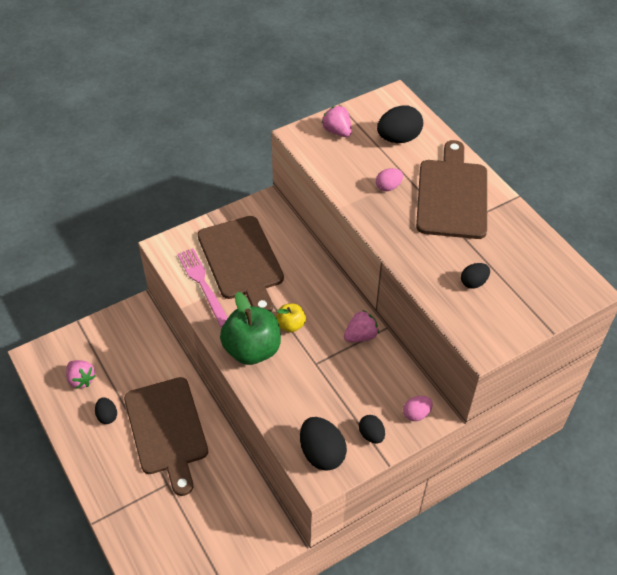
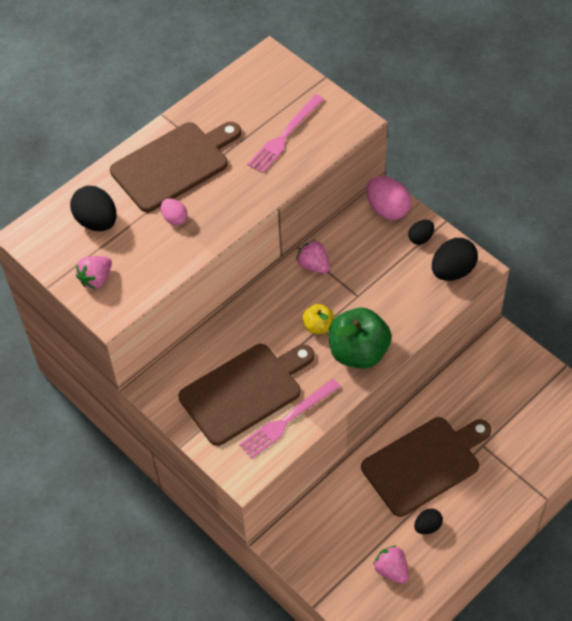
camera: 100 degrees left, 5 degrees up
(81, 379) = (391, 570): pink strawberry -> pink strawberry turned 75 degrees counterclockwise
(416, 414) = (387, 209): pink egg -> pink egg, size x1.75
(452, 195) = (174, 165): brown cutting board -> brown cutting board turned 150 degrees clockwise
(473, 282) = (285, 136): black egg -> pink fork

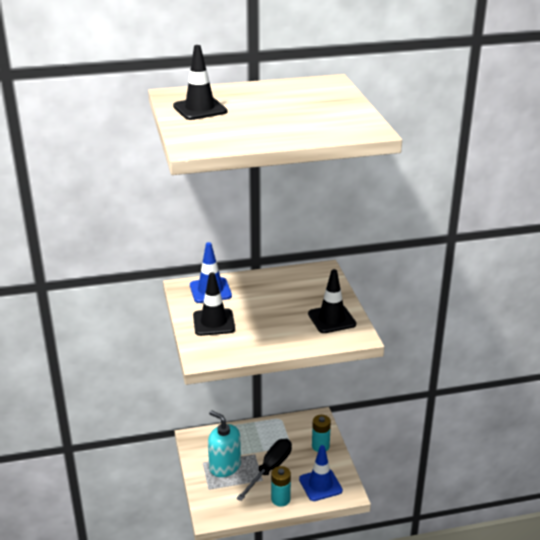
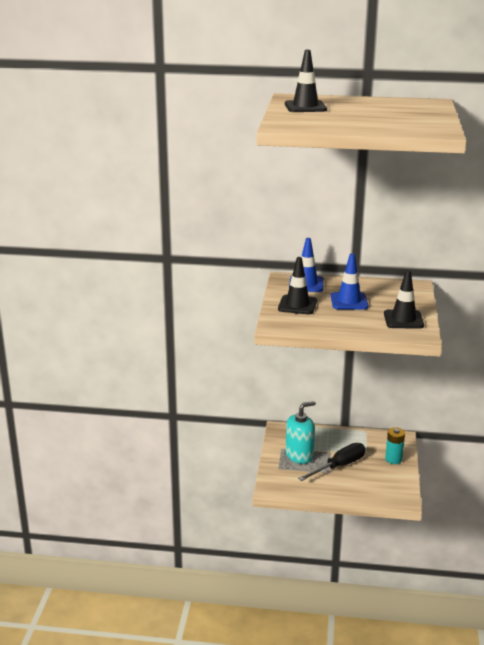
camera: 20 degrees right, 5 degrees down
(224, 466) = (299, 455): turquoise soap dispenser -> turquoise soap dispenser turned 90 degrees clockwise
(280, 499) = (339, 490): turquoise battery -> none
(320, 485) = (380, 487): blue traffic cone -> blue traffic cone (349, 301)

####################

## Task
Whenever the string "turquoise" turns up in a line above, copy that line out.

## Result
(224, 466) = (299, 455): turquoise soap dispenser -> turquoise soap dispenser turned 90 degrees clockwise
(280, 499) = (339, 490): turquoise battery -> none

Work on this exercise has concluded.